Task brief:
Those lines of the data that hold the word "degrees" are to be copied out.

Collected data:

════

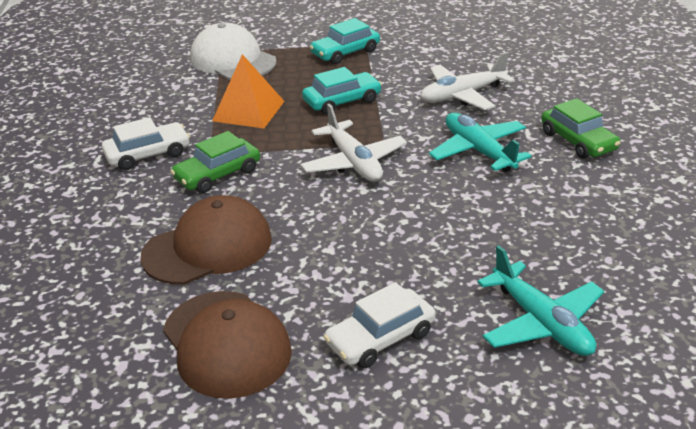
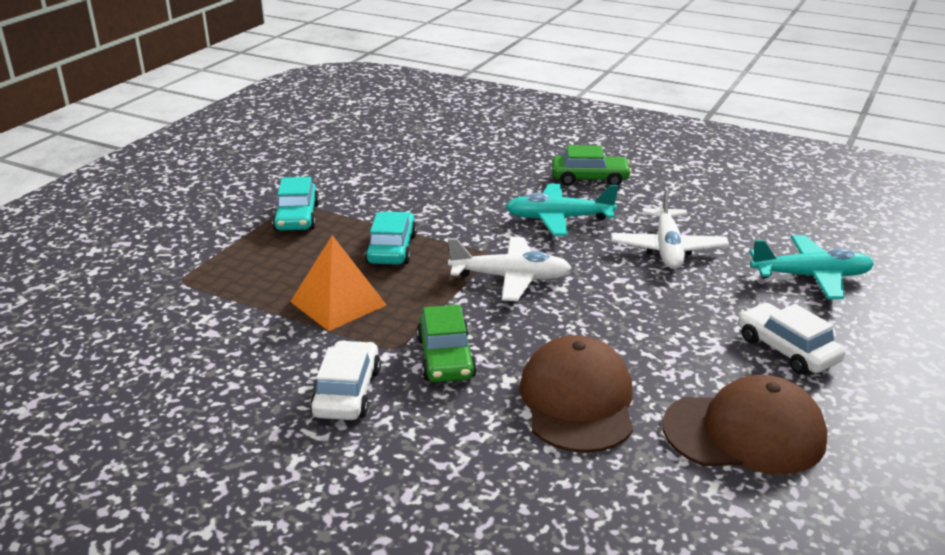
camera: 60 degrees left, 5 degrees down
(232, 60) = (209, 280): white cap -> none
(380, 338) = (787, 349): white car -> white car turned 150 degrees clockwise
(462, 95) = (460, 194): white plane -> white plane (667, 249)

════

Response:
camera: 60 degrees left, 5 degrees down
(380, 338) = (787, 349): white car -> white car turned 150 degrees clockwise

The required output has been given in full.